(EXERCISE): Without any images, write the data out exactly as it appears.

(INPUT):
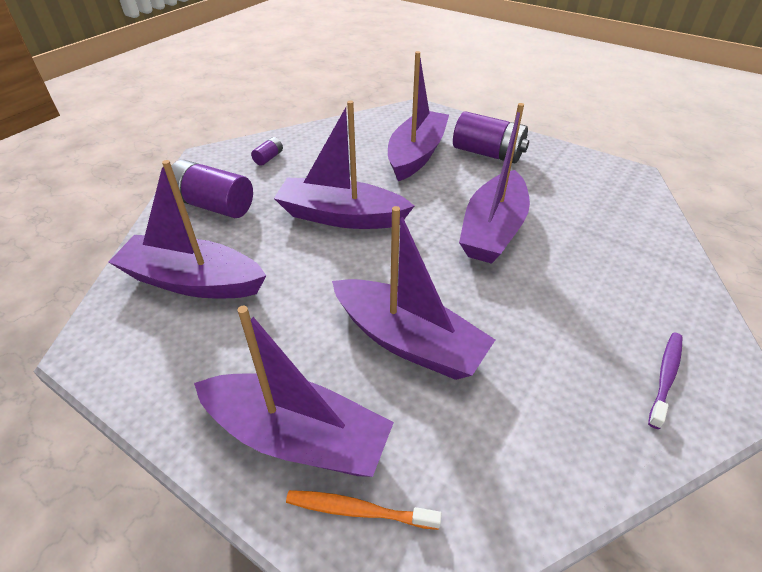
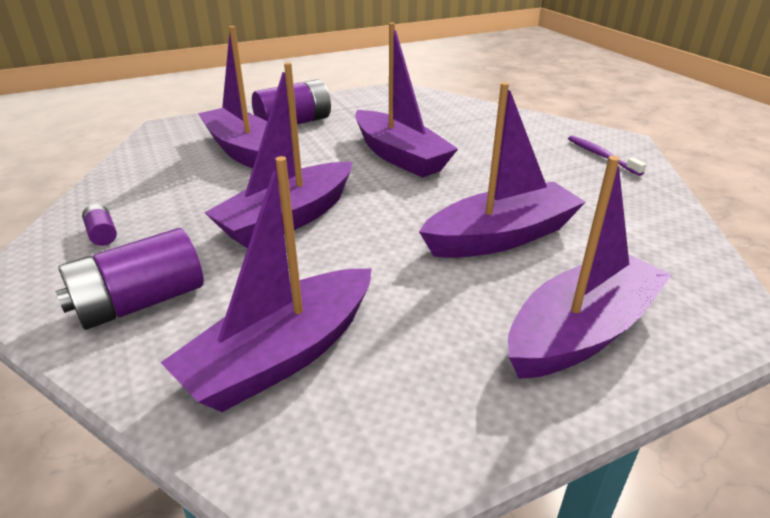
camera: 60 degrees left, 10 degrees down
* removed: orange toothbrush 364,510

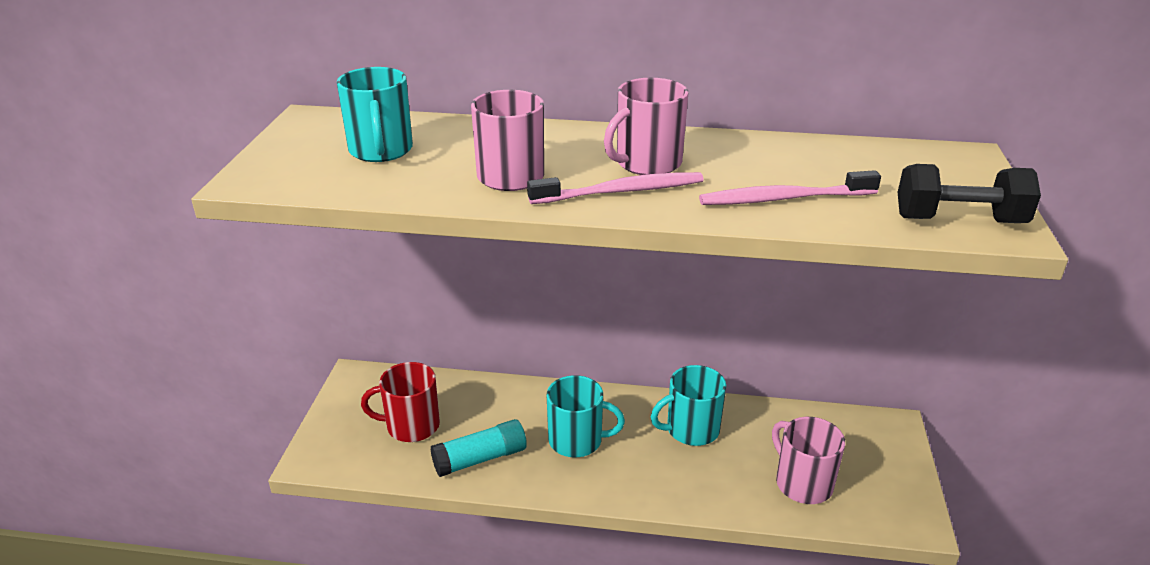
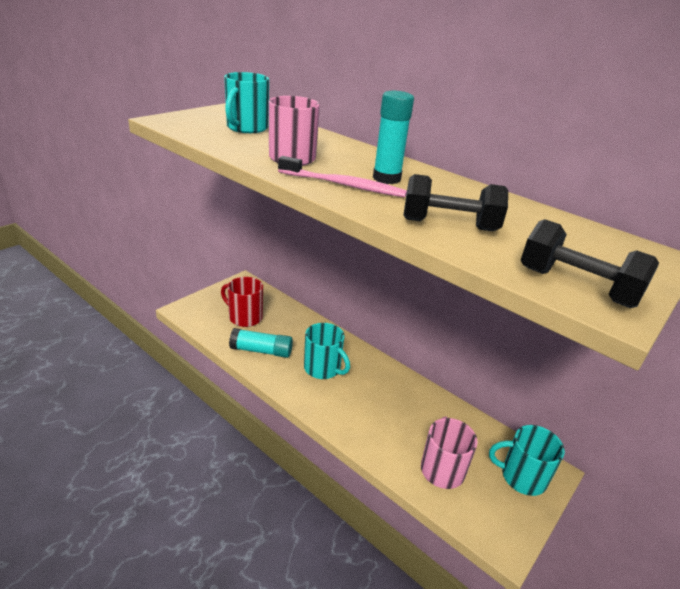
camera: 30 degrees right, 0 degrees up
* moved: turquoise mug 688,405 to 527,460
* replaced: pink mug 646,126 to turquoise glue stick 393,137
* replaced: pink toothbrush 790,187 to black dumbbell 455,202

(SOLUTION BELOW):
camera: 60 degrees left, 10 degrees down
* removed: orange toothbrush 364,510

camera: 30 degrees right, 0 degrees up
* moved: turquoise mug 688,405 to 527,460
* replaced: pink mug 646,126 to turquoise glue stick 393,137
* replaced: pink toothbrush 790,187 to black dumbbell 455,202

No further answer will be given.